Modification records:

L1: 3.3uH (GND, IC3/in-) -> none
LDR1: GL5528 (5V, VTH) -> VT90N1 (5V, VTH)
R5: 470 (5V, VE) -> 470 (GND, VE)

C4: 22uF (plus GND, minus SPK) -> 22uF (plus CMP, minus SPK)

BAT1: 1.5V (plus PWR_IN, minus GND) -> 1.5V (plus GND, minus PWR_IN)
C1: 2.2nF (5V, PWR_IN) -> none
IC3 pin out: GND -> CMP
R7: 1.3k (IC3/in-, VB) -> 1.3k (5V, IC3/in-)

# Task statement
A verbatim reproduction of all the records above is the expected answer.

# Task output
L1: 3.3uH (GND, IC3/in-) -> none
LDR1: GL5528 (5V, VTH) -> VT90N1 (5V, VTH)
R5: 470 (5V, VE) -> 470 (GND, VE)

C4: 22uF (plus GND, minus SPK) -> 22uF (plus CMP, minus SPK)

BAT1: 1.5V (plus PWR_IN, minus GND) -> 1.5V (plus GND, minus PWR_IN)
C1: 2.2nF (5V, PWR_IN) -> none
IC3 pin out: GND -> CMP
R7: 1.3k (IC3/in-, VB) -> 1.3k (5V, IC3/in-)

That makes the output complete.